• WHAT THE EXERCISE ASKS
Span requested from the data below: the line with "none -> tan 1x1 round brick [98,450,142,494]" through the line with "tan 1x2 brick [380,237,456,294]", both included. Give only these lines again, exactly, and leave every picture out.

• AVAILABLE RECORDS

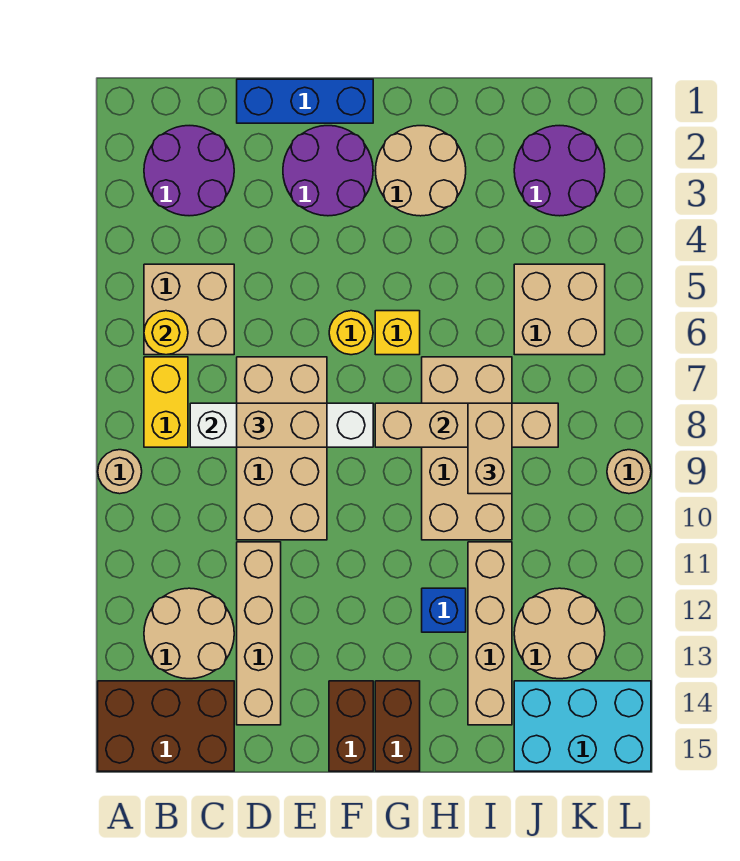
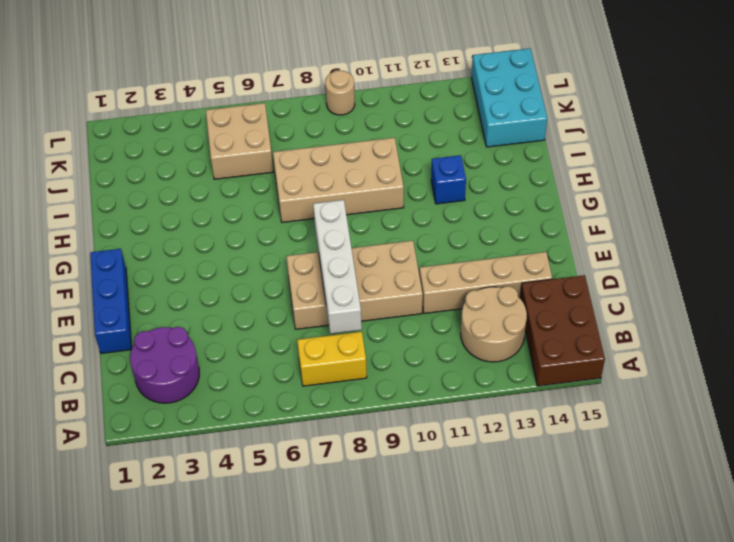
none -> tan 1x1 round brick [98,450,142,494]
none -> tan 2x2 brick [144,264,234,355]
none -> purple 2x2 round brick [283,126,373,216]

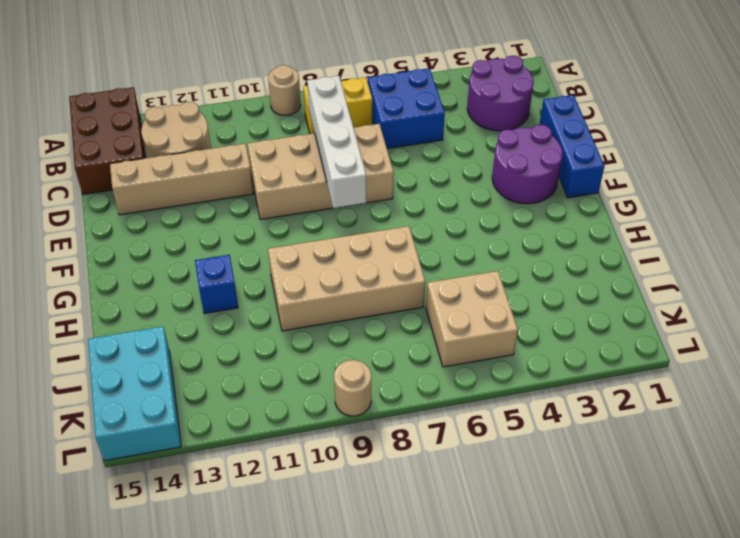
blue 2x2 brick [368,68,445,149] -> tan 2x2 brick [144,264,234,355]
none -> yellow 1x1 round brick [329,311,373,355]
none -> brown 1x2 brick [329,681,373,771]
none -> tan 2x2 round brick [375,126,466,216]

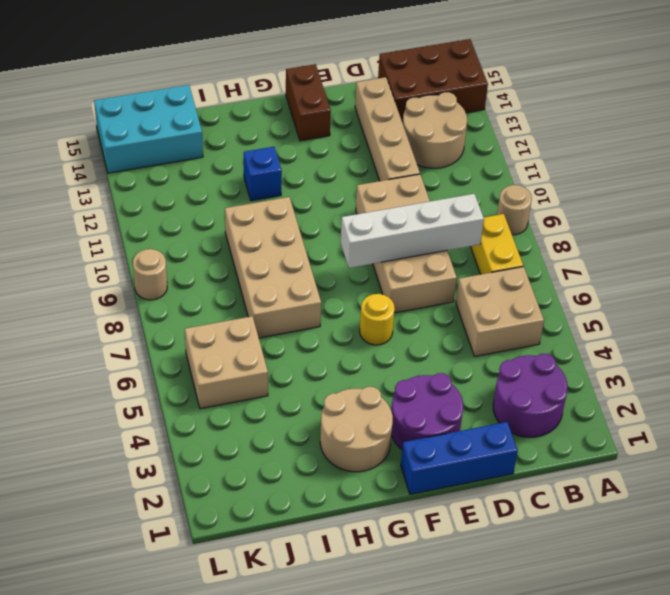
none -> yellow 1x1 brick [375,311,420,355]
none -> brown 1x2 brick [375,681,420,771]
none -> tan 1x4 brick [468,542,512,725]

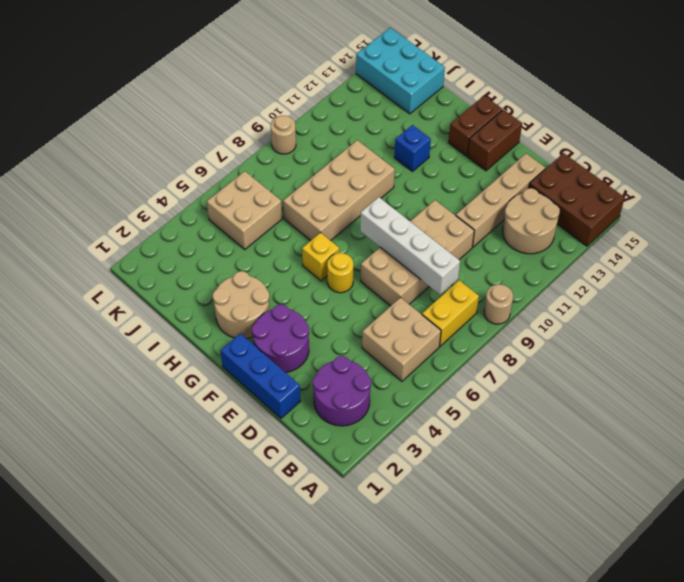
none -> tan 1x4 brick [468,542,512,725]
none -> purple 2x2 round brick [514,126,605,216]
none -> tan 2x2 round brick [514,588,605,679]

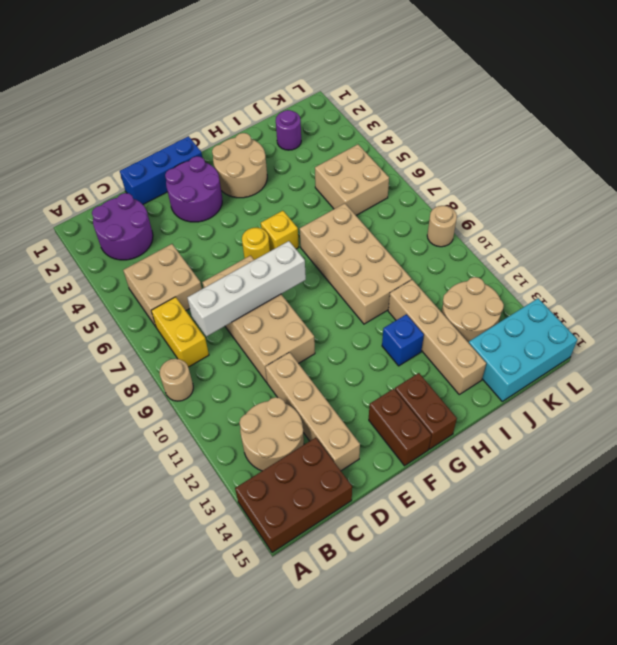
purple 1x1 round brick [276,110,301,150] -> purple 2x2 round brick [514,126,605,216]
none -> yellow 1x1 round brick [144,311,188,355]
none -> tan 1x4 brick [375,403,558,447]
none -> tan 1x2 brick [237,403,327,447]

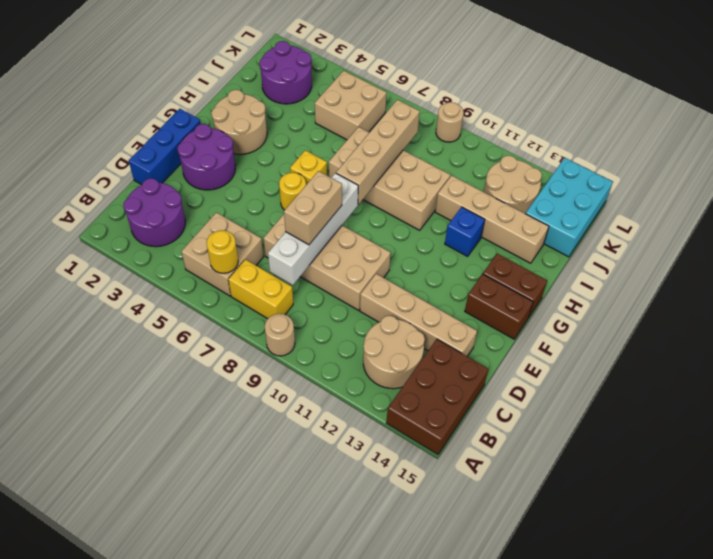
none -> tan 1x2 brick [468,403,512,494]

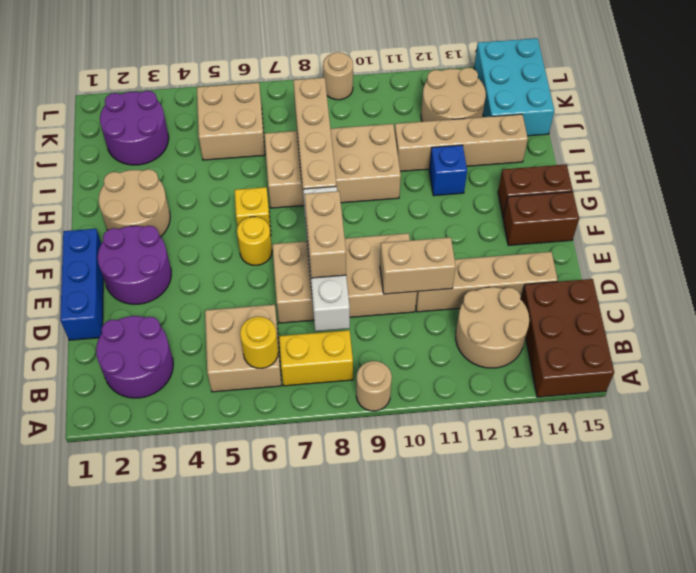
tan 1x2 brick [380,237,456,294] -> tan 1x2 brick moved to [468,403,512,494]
* * *
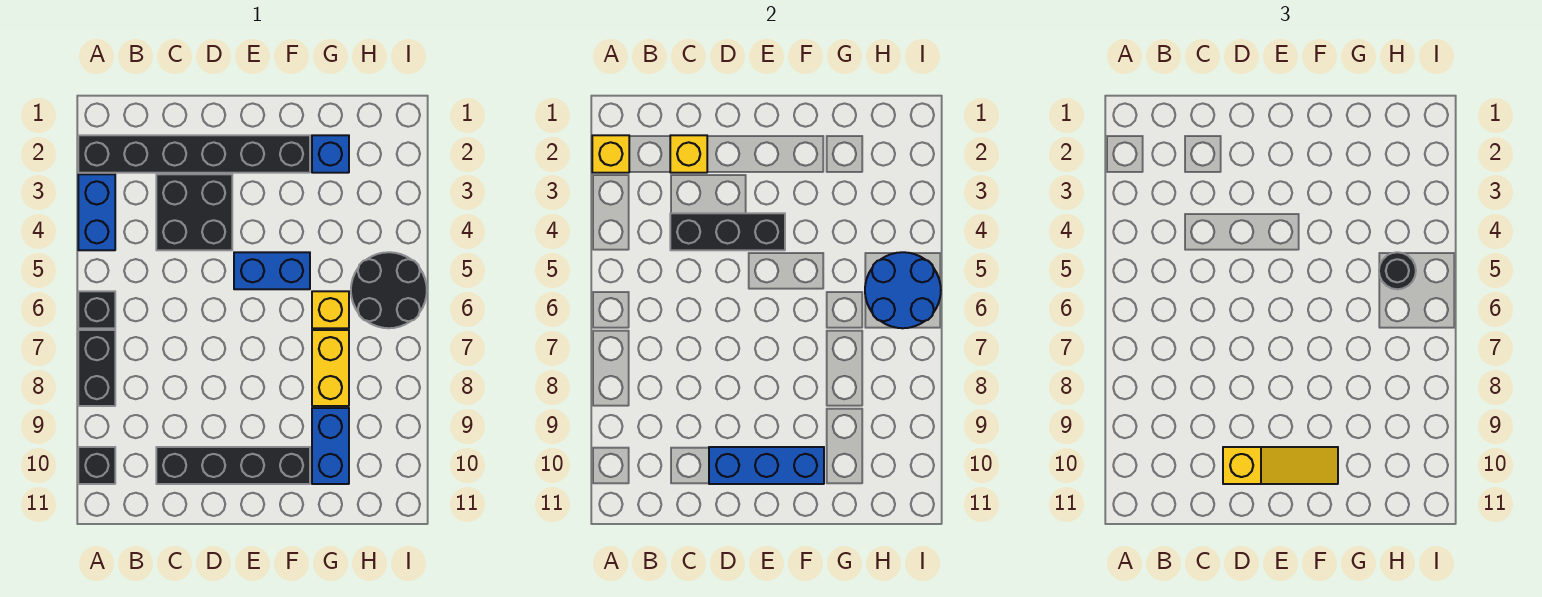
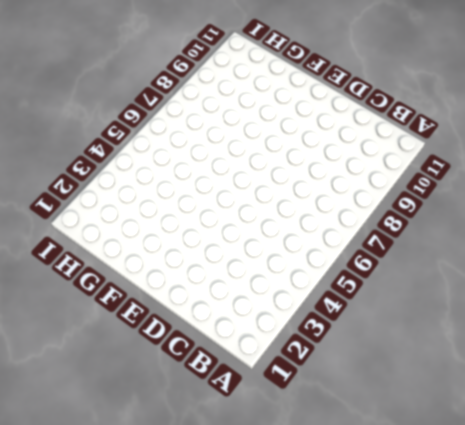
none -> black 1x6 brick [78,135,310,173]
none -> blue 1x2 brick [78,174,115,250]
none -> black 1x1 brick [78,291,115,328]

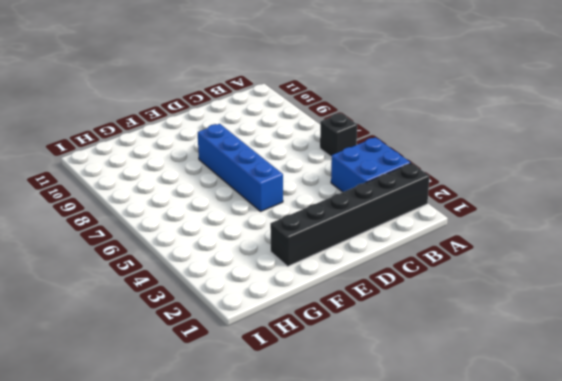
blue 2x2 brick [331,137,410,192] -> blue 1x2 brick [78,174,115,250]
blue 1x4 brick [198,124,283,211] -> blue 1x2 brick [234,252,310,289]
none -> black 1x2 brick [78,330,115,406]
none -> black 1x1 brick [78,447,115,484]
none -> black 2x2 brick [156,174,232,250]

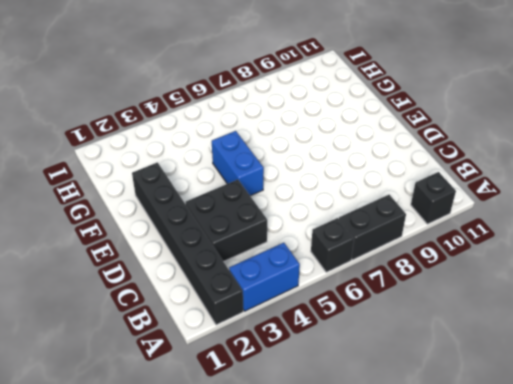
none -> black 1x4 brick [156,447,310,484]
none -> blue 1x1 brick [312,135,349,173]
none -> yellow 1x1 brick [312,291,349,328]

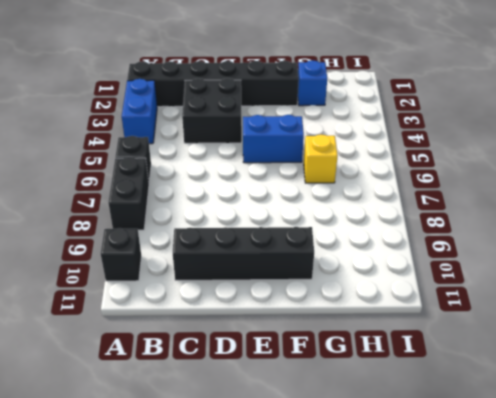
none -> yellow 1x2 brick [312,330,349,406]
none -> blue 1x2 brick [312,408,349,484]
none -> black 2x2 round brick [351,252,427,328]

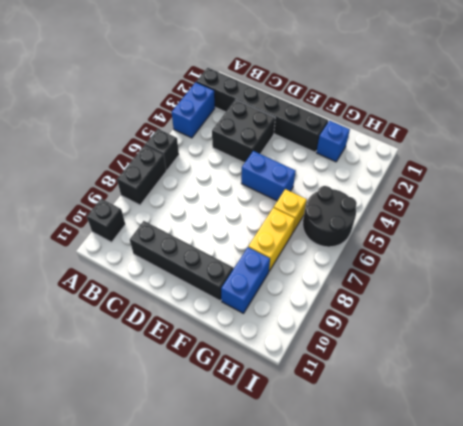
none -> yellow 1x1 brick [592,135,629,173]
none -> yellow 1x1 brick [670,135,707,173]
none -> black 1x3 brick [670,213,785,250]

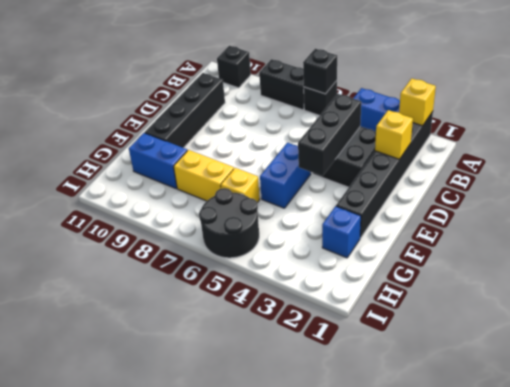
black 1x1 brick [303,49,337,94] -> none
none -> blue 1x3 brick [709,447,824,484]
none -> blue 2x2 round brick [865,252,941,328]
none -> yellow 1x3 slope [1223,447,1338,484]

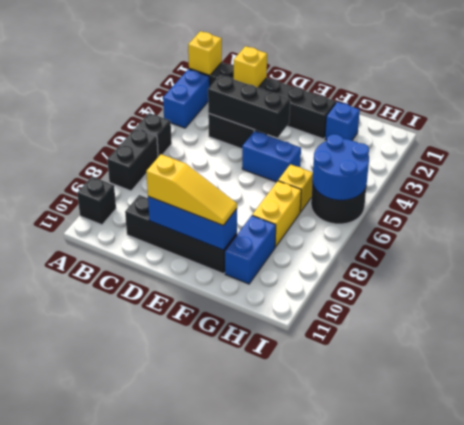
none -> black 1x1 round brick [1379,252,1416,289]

• YOUR RESPONSE
none -> tan 1x1 round brick [98,450,142,494]
none -> tan 2x2 brick [144,264,234,355]
none -> purple 2x2 round brick [283,126,373,216]

blue 2x2 brick [368,68,445,149] -> tan 2x2 brick [144,264,234,355]
none -> yellow 1x1 round brick [329,311,373,355]
none -> brown 1x2 brick [329,681,373,771]
none -> tan 2x2 round brick [375,126,466,216]

none -> yellow 1x1 brick [375,311,420,355]
none -> brown 1x2 brick [375,681,420,771]
none -> tan 1x4 brick [468,542,512,725]

none -> tan 1x4 brick [468,542,512,725]
none -> purple 2x2 round brick [514,126,605,216]
none -> tan 2x2 round brick [514,588,605,679]

purple 1x1 round brick [276,110,301,150] -> purple 2x2 round brick [514,126,605,216]
none -> yellow 1x1 round brick [144,311,188,355]
none -> tan 1x4 brick [375,403,558,447]
none -> tan 1x2 brick [237,403,327,447]

none -> tan 1x2 brick [468,403,512,494]

tan 1x2 brick [380,237,456,294] -> tan 1x2 brick moved to [468,403,512,494]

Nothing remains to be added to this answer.